:: Work to complete ::
Where does the string "moved" appear? Copy every line of the entries below that holds it.

:: Dataset content ::
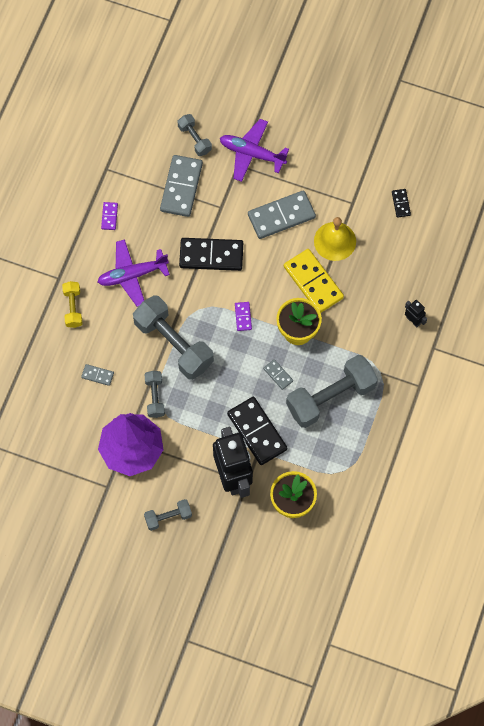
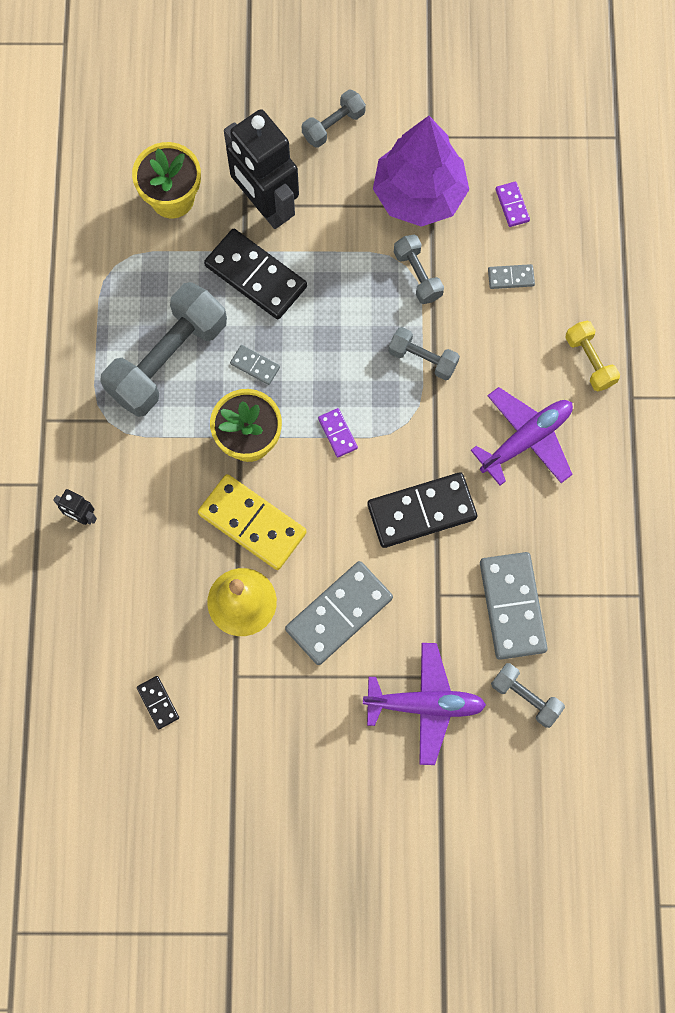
camera: 160 degrees right, 5 degrees up
purple domino [101,202,118,230] -> purple domino moved to [496,182,530,227]
grey dumbbell [133,295,214,380] -> grey dumbbell [388,327,460,380], size x0.50

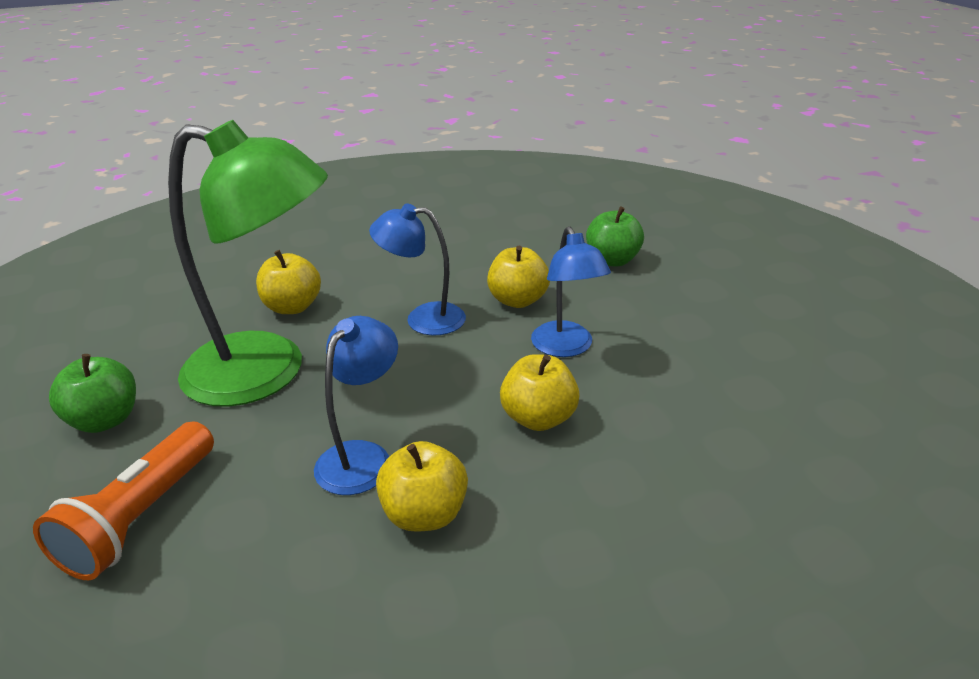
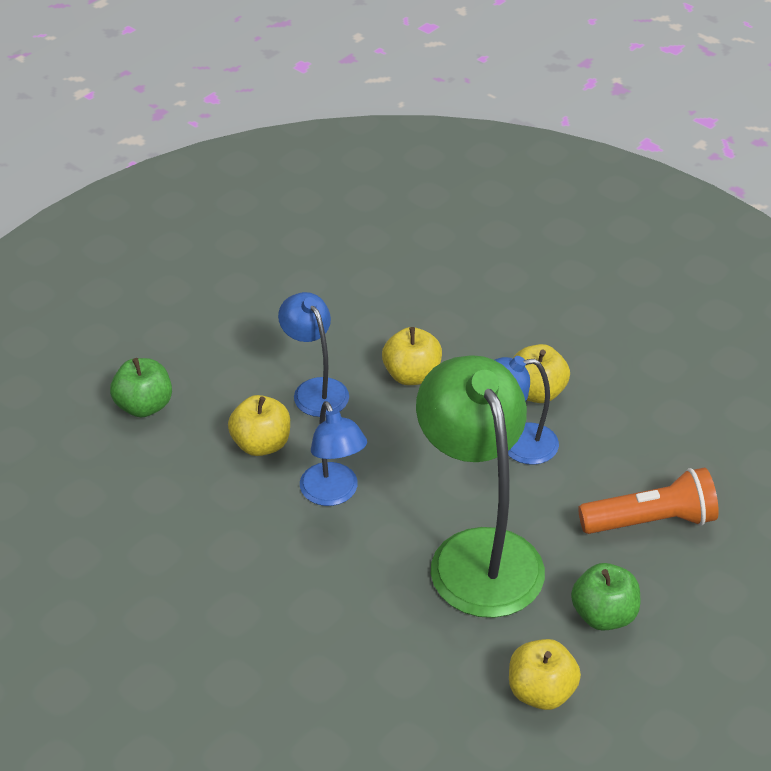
camera: 120 degrees left, 10 degrees up
yellow apple [256,250,321,314] -> yellow apple moved to [509,639,581,710]
blue lamp [531,226,611,357] -> blue lamp turned 75 degrees counterclockwise [278,292,349,417]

:: Output ::
purple domino [101,202,118,230] -> purple domino moved to [496,182,530,227]
yellow apple [256,250,321,314] -> yellow apple moved to [509,639,581,710]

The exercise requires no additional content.